- _What is required_: Make a word-for-word copy of the entries below from their first line through the line with "yellow bell [156,260,204,325]", and add nothing.

:: Material provided ::

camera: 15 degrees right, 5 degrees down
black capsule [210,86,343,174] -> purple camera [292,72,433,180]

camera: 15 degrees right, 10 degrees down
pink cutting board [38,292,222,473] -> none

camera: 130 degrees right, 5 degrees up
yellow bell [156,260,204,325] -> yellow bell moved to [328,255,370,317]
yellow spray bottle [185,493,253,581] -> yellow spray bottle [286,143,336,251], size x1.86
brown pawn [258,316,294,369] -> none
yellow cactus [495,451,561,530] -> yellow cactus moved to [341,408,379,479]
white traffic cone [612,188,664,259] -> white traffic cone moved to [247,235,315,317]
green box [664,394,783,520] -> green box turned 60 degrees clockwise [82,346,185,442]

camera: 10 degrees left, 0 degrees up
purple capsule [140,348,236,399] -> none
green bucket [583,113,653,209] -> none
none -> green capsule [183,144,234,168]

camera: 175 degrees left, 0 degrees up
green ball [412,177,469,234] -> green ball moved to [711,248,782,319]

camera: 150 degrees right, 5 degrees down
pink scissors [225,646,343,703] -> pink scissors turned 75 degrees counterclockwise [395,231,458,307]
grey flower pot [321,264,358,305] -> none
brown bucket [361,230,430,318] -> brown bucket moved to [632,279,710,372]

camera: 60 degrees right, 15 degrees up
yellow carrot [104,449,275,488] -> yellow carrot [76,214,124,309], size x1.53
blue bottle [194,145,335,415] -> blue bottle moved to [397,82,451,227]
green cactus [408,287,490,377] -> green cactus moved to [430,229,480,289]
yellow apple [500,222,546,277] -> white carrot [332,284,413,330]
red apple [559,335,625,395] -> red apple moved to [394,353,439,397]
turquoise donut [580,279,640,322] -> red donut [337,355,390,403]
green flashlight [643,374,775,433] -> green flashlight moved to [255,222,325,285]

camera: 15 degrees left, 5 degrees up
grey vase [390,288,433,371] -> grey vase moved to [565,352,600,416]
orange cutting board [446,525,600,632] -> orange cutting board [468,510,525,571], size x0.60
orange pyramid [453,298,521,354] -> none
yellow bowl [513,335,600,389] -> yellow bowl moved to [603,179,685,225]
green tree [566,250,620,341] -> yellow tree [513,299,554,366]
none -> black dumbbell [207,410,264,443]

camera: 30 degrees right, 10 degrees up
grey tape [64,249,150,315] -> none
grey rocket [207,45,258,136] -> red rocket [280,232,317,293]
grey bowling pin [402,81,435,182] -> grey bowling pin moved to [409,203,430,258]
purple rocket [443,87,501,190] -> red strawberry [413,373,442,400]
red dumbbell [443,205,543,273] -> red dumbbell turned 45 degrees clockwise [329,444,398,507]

:::

- _Answer box_:
camera: 15 degrees right, 5 degrees down
black capsule [210,86,343,174] -> purple camera [292,72,433,180]

camera: 15 degrees right, 10 degrees down
pink cutting board [38,292,222,473] -> none

camera: 130 degrees right, 5 degrees up
yellow bell [156,260,204,325] -> yellow bell moved to [328,255,370,317]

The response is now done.